### Try it
Print every entry exactly as it appears, but skip the pictures.

*** Records for processing

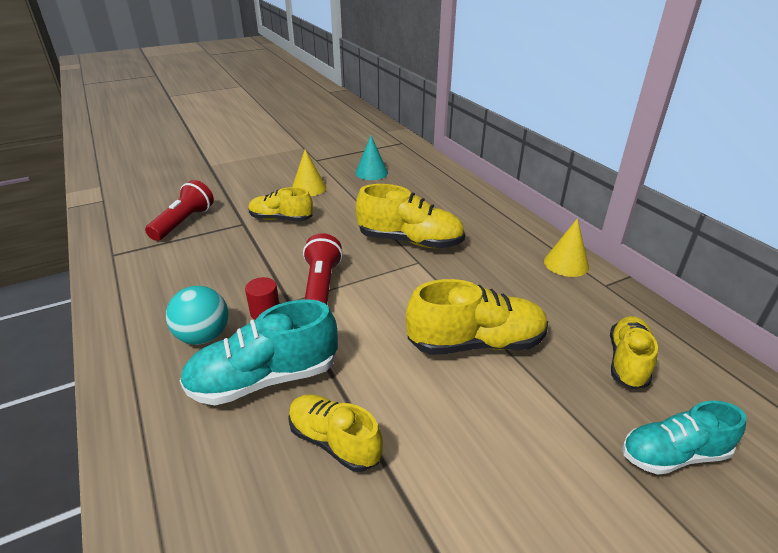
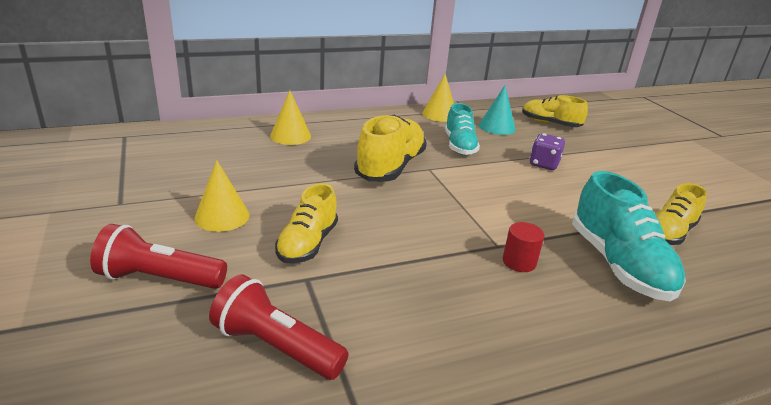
camera: 85 degrees left, 5 degrees down
(203, 336) = (569, 306): turquoise ball -> none
(321, 286) = (469, 224): red flashlight -> red flashlight (159, 278)
(371, 173) = (207, 167): turquoise cone -> turquoise cone (497, 127)
(442, 192) = (290, 136): none -> yellow cone
(476, 343) = (544, 164): yellow shoe -> purple dice
(673, 454) = (620, 132): turquoise shoe -> turquoise shoe (459, 146)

******

### Response
camera: 85 degrees left, 5 degrees down
(203, 336) = (569, 306): turquoise ball -> none
(321, 286) = (469, 224): red flashlight -> red flashlight (159, 278)
(371, 173) = (207, 167): turquoise cone -> turquoise cone (497, 127)
(442, 192) = (290, 136): none -> yellow cone
(476, 343) = (544, 164): yellow shoe -> purple dice
(673, 454) = (620, 132): turquoise shoe -> turquoise shoe (459, 146)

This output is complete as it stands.